▸ **How to complete this task**:
Start at the line holding "C201: 15nF (GND, VDD) -> 680nF (GND, VDD)". Write out that line and each one after it to the end of the data, unchanged.

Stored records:
# # # # # # #

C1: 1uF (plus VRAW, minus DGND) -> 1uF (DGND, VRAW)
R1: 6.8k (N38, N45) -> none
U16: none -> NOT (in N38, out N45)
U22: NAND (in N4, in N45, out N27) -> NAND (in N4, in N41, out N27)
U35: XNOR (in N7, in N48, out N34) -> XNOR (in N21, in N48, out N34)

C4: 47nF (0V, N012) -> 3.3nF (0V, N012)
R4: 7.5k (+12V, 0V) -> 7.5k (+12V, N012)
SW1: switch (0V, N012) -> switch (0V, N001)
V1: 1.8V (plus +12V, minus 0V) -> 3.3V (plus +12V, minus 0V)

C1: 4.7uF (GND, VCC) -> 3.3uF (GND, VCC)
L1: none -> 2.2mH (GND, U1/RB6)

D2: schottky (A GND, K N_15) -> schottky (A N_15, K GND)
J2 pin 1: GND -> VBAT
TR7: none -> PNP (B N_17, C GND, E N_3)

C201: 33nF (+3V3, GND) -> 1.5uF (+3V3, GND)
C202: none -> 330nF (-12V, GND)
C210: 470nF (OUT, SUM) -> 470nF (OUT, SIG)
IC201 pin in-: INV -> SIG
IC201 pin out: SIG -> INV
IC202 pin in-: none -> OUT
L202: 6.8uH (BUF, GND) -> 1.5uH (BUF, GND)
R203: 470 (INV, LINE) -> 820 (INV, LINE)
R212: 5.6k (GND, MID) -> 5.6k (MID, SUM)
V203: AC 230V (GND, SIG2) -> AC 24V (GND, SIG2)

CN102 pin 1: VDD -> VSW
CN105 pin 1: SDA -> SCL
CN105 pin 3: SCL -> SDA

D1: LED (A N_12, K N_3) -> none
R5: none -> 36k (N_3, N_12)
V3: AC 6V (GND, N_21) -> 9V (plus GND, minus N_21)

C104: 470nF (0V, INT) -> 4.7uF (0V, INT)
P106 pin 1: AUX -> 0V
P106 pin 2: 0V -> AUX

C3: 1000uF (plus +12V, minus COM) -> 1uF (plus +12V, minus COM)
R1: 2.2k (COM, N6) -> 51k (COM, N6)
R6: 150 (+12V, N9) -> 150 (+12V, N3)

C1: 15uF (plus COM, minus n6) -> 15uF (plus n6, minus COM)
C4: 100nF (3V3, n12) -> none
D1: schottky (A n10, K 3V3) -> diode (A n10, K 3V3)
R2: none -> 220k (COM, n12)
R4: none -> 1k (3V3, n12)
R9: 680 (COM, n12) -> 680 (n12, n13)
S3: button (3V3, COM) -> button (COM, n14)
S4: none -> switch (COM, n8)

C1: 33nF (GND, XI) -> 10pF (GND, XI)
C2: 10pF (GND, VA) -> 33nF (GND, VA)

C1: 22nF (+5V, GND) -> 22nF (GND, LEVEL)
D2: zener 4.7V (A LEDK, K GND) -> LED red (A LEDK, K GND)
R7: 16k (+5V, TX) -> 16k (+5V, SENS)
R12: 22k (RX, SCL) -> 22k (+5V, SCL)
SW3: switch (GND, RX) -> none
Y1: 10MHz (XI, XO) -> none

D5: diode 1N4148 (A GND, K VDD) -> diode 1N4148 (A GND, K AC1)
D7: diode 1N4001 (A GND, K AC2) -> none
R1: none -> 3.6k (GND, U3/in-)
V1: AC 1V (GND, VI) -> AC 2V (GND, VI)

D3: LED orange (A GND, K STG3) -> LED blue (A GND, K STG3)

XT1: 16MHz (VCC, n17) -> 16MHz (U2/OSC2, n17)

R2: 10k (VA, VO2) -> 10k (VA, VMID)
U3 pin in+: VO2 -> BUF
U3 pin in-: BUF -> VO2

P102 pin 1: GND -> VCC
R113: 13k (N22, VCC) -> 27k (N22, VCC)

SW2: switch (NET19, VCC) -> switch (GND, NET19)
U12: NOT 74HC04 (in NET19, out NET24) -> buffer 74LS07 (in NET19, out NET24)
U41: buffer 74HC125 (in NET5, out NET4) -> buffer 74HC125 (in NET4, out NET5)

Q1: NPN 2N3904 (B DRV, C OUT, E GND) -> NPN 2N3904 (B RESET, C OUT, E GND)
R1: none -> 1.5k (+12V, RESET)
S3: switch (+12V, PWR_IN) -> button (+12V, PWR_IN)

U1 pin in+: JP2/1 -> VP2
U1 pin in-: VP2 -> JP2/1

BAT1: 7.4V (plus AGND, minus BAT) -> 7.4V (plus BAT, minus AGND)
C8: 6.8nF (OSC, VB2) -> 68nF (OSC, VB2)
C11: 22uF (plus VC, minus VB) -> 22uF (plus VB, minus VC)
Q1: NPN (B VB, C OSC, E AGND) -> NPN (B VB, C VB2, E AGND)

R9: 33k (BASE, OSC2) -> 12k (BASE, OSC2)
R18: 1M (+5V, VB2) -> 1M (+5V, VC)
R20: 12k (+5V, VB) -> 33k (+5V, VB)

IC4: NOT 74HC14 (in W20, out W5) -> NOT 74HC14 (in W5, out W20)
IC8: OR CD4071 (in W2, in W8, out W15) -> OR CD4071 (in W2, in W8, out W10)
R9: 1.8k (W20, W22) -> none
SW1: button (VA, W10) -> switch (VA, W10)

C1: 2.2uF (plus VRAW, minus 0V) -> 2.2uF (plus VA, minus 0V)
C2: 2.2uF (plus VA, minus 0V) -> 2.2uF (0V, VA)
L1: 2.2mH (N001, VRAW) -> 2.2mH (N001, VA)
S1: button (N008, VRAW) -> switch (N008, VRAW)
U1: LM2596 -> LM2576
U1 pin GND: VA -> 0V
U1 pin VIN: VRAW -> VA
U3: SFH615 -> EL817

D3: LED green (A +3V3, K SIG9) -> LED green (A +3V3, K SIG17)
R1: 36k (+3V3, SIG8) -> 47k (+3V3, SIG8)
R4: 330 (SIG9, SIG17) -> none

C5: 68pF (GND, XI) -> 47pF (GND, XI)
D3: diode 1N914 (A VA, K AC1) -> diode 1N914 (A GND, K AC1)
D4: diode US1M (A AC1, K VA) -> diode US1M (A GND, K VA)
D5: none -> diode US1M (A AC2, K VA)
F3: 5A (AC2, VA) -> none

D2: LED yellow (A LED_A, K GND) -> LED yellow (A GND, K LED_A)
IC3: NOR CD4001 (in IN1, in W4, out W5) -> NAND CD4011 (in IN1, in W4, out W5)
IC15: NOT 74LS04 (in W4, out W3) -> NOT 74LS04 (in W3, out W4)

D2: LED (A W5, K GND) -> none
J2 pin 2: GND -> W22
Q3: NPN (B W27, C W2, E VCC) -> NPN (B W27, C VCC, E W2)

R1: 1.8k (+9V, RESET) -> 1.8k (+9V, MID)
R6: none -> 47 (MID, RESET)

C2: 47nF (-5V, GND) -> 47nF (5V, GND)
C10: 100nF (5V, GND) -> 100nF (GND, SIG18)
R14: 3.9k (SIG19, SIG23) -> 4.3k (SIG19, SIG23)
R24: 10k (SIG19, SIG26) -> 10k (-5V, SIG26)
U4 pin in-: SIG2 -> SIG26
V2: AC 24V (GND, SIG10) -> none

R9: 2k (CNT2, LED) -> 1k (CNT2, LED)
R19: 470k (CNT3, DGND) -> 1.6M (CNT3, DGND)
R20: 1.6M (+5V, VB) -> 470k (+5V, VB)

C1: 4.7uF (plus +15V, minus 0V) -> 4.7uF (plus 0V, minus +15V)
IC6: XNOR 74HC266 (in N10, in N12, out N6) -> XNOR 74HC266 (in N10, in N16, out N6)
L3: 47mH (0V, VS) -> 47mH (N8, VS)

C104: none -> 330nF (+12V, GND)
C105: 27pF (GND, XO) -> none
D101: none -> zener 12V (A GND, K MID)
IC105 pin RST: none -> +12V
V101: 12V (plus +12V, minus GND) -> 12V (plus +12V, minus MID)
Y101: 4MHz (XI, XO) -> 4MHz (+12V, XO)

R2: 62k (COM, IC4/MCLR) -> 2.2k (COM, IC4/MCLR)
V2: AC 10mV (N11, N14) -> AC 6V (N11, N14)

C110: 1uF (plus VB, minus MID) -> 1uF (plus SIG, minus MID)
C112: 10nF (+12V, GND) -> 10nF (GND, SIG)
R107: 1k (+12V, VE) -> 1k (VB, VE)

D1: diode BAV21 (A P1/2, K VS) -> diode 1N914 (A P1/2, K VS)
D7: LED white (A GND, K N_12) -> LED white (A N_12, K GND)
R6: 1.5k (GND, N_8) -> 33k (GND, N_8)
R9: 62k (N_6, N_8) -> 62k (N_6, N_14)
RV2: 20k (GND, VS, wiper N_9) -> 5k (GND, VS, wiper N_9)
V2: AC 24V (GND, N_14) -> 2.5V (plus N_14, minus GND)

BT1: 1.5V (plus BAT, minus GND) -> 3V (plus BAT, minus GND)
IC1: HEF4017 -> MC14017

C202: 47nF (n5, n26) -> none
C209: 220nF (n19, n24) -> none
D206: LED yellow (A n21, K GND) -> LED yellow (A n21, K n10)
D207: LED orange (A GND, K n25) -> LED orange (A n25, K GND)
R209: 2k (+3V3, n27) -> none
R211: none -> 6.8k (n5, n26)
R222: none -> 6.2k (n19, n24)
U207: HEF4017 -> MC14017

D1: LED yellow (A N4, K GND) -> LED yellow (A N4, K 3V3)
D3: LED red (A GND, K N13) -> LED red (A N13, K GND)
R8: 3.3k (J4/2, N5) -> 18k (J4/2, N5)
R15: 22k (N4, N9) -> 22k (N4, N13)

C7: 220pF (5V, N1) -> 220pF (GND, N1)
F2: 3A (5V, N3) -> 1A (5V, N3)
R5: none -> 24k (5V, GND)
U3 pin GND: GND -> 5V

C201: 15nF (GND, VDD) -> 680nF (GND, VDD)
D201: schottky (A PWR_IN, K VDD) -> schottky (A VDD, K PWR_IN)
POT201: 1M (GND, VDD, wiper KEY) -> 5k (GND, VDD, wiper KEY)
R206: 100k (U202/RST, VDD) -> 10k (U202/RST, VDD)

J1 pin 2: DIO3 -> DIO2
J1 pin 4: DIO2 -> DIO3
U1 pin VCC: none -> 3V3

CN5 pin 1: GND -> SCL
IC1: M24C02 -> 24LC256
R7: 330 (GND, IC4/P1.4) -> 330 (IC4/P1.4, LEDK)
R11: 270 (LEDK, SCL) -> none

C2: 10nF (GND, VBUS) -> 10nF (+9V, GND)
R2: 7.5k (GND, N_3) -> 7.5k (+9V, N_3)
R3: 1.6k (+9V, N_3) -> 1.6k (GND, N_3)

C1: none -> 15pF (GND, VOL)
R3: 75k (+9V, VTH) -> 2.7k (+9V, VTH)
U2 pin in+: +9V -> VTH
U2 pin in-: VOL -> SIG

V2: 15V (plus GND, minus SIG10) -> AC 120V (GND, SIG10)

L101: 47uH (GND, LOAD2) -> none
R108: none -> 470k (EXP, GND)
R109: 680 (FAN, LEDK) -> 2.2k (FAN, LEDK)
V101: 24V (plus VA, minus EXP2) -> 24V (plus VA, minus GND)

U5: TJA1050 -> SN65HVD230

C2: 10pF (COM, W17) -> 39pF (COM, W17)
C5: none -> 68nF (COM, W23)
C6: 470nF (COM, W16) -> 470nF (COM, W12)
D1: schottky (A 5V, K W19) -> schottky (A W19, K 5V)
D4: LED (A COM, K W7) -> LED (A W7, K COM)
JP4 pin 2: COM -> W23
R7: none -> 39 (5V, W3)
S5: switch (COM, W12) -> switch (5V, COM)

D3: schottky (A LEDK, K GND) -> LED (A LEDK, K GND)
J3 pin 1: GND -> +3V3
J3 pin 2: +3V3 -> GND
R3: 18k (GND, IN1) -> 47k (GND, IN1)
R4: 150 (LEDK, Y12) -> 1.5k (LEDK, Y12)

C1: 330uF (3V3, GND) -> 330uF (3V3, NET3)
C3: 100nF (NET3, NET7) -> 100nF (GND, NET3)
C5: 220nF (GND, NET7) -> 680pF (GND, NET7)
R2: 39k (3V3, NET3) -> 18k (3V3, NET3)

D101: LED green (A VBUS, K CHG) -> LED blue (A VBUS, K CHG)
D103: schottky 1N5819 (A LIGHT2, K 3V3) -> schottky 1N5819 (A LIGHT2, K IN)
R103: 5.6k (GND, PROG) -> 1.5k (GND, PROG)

# # # # # # #

▸ **Exercise answer**:
C201: 15nF (GND, VDD) -> 680nF (GND, VDD)
D201: schottky (A PWR_IN, K VDD) -> schottky (A VDD, K PWR_IN)
POT201: 1M (GND, VDD, wiper KEY) -> 5k (GND, VDD, wiper KEY)
R206: 100k (U202/RST, VDD) -> 10k (U202/RST, VDD)

J1 pin 2: DIO3 -> DIO2
J1 pin 4: DIO2 -> DIO3
U1 pin VCC: none -> 3V3

CN5 pin 1: GND -> SCL
IC1: M24C02 -> 24LC256
R7: 330 (GND, IC4/P1.4) -> 330 (IC4/P1.4, LEDK)
R11: 270 (LEDK, SCL) -> none

C2: 10nF (GND, VBUS) -> 10nF (+9V, GND)
R2: 7.5k (GND, N_3) -> 7.5k (+9V, N_3)
R3: 1.6k (+9V, N_3) -> 1.6k (GND, N_3)

C1: none -> 15pF (GND, VOL)
R3: 75k (+9V, VTH) -> 2.7k (+9V, VTH)
U2 pin in+: +9V -> VTH
U2 pin in-: VOL -> SIG

V2: 15V (plus GND, minus SIG10) -> AC 120V (GND, SIG10)

L101: 47uH (GND, LOAD2) -> none
R108: none -> 470k (EXP, GND)
R109: 680 (FAN, LEDK) -> 2.2k (FAN, LEDK)
V101: 24V (plus VA, minus EXP2) -> 24V (plus VA, minus GND)

U5: TJA1050 -> SN65HVD230

C2: 10pF (COM, W17) -> 39pF (COM, W17)
C5: none -> 68nF (COM, W23)
C6: 470nF (COM, W16) -> 470nF (COM, W12)
D1: schottky (A 5V, K W19) -> schottky (A W19, K 5V)
D4: LED (A COM, K W7) -> LED (A W7, K COM)
JP4 pin 2: COM -> W23
R7: none -> 39 (5V, W3)
S5: switch (COM, W12) -> switch (5V, COM)

D3: schottky (A LEDK, K GND) -> LED (A LEDK, K GND)
J3 pin 1: GND -> +3V3
J3 pin 2: +3V3 -> GND
R3: 18k (GND, IN1) -> 47k (GND, IN1)
R4: 150 (LEDK, Y12) -> 1.5k (LEDK, Y12)

C1: 330uF (3V3, GND) -> 330uF (3V3, NET3)
C3: 100nF (NET3, NET7) -> 100nF (GND, NET3)
C5: 220nF (GND, NET7) -> 680pF (GND, NET7)
R2: 39k (3V3, NET3) -> 18k (3V3, NET3)

D101: LED green (A VBUS, K CHG) -> LED blue (A VBUS, K CHG)
D103: schottky 1N5819 (A LIGHT2, K 3V3) -> schottky 1N5819 (A LIGHT2, K IN)
R103: 5.6k (GND, PROG) -> 1.5k (GND, PROG)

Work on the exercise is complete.